Print the line that contains "R6: 240 (LED_A, W21) -> 2.2k (LED_A, W21)" and every line after it through the last line of the records below, exactly as written and nothing else.
[INFORMATION SHOWN — start]
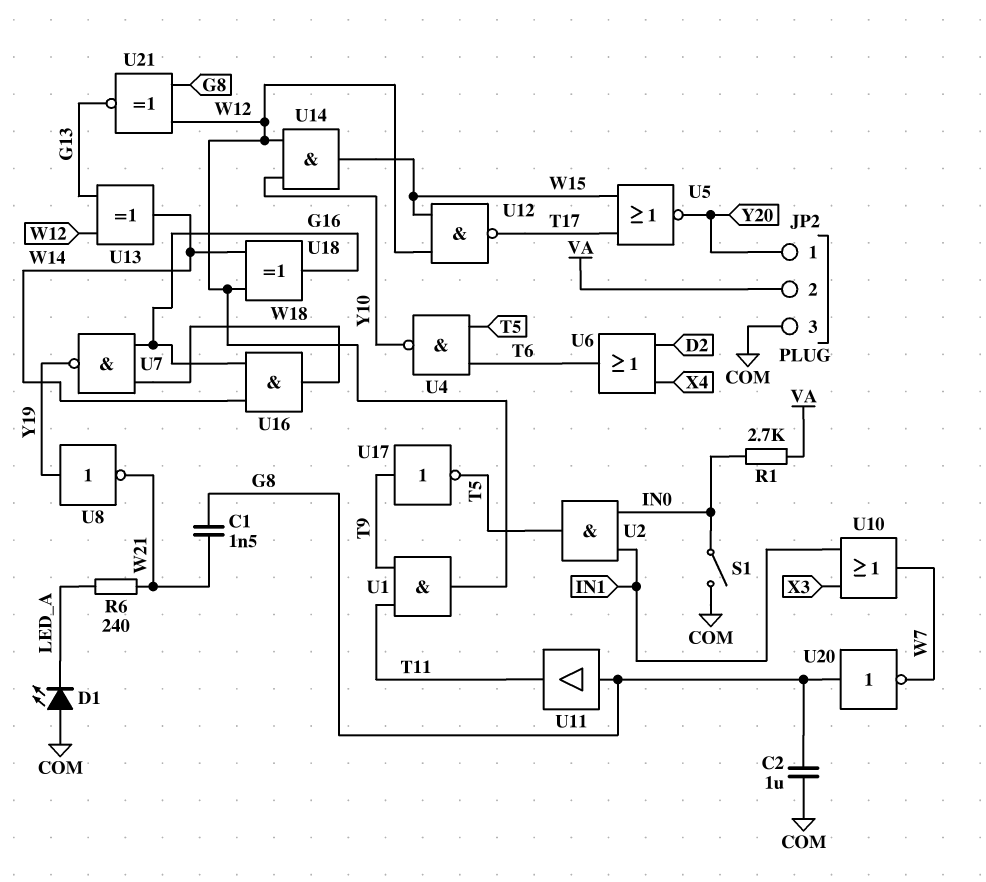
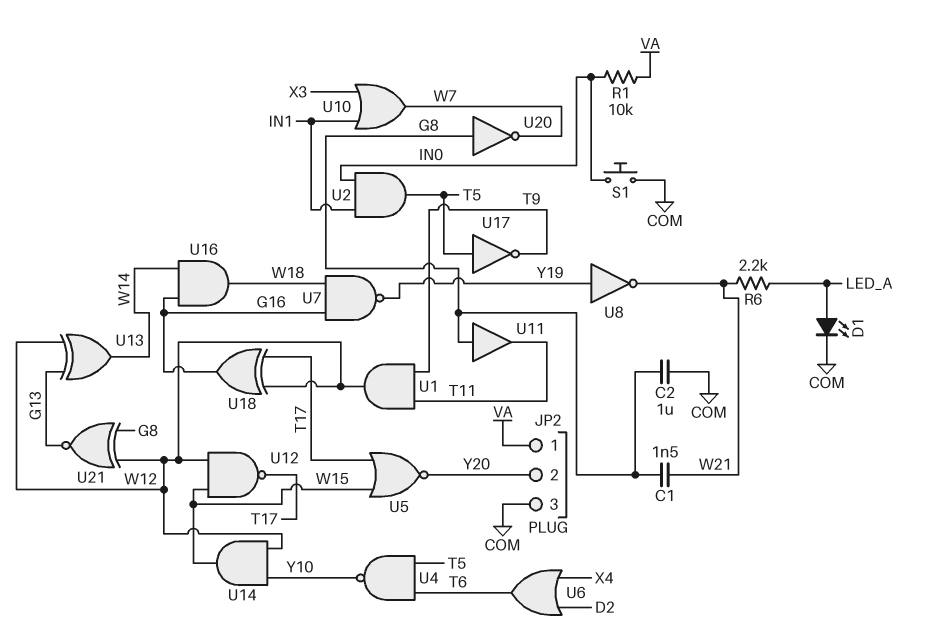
D1: LED (A COM, K LED_A) -> LED (A LED_A, K COM)
JP2 pin 1: Y20 -> VA
JP2 pin 2: VA -> Y20
R1: 2.7k (IN0, VA) -> 10k (IN0, VA)
R6: 240 (LED_A, W21) -> 2.2k (LED_A, W21)
S1: switch (COM, IN0) -> button (COM, IN0)
U17: NOT (in T9, out T5) -> NOT (in T5, out T9)
U18: XOR (in W12, in W14, out G16) -> XOR (in T17, in W12, out G16)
[INFORMATION SHOWN — finish]
# SOLUTION TO THIS PROBLEM
R6: 240 (LED_A, W21) -> 2.2k (LED_A, W21)
S1: switch (COM, IN0) -> button (COM, IN0)
U17: NOT (in T9, out T5) -> NOT (in T5, out T9)
U18: XOR (in W12, in W14, out G16) -> XOR (in T17, in W12, out G16)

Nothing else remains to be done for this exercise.